§ WHAT IS EXPECTED
Would you repeat the entries below exactly and omit the pictures?

(GIVEN RECORDS Opens)

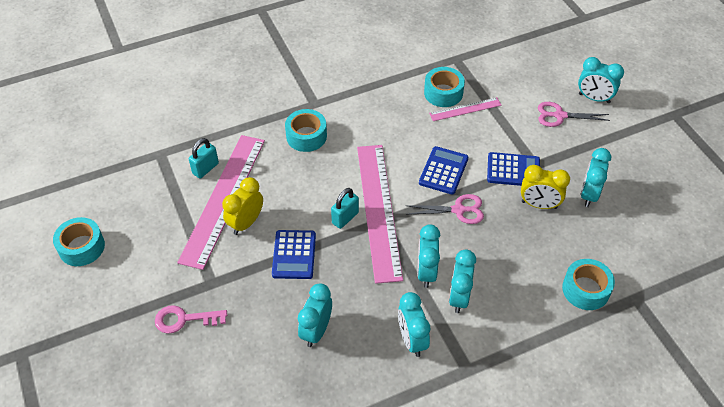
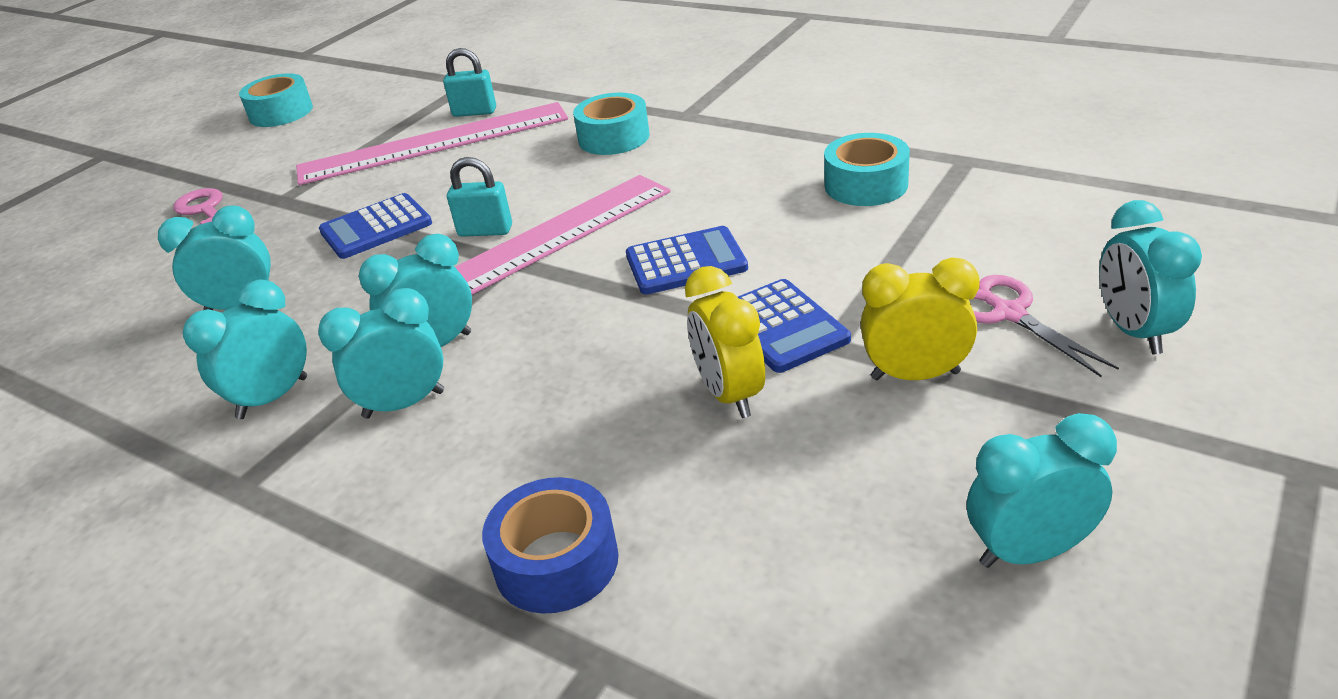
camera: 60 degrees right, 15 degrees down
(246, 223) = (405, 174): yellow clock -> yellow clock (915, 375)
(458, 210) = (611, 315): pink scissors -> none
(465, 109) = (860, 218): pink ruler -> none
(585, 289) = (556, 562): turquoise tape -> blue tape
(589, 195) = (840, 447): turquoise clock -> turquoise clock (1029, 551)

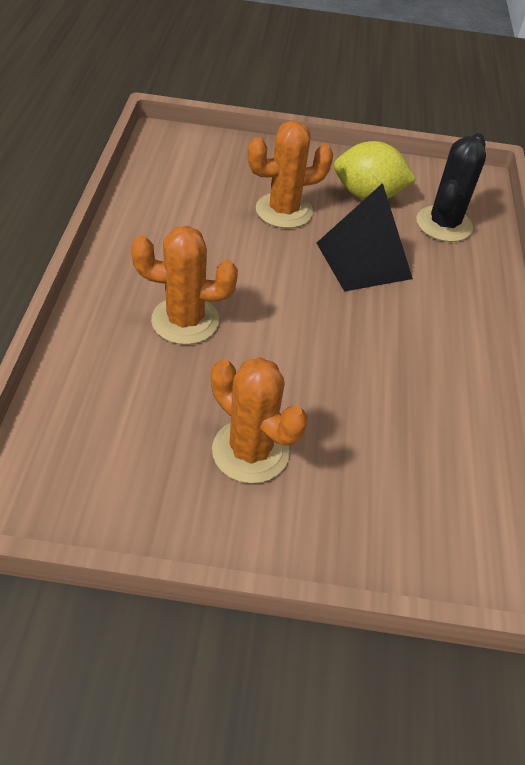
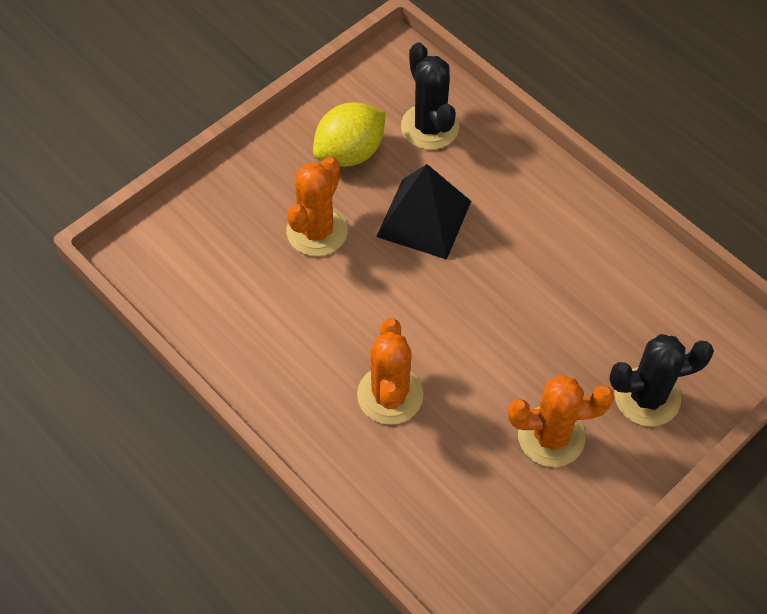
camera: 45 degrees left, 10 degrees up
(185, 320) = (390, 395): orange cactus -> orange cactus turned 45 degrees counterclockwise
(367, 505) = (647, 397): none -> black cactus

(GIVEN RECORDS Closes)

§ EXERCISE ANSWER
camera: 60 degrees right, 15 degrees down
(246, 223) = (405, 174): yellow clock -> yellow clock (915, 375)
(458, 210) = (611, 315): pink scissors -> none
(465, 109) = (860, 218): pink ruler -> none
(585, 289) = (556, 562): turquoise tape -> blue tape
(589, 195) = (840, 447): turquoise clock -> turquoise clock (1029, 551)

camera: 45 degrees left, 10 degrees up
(185, 320) = (390, 395): orange cactus -> orange cactus turned 45 degrees counterclockwise
(367, 505) = (647, 397): none -> black cactus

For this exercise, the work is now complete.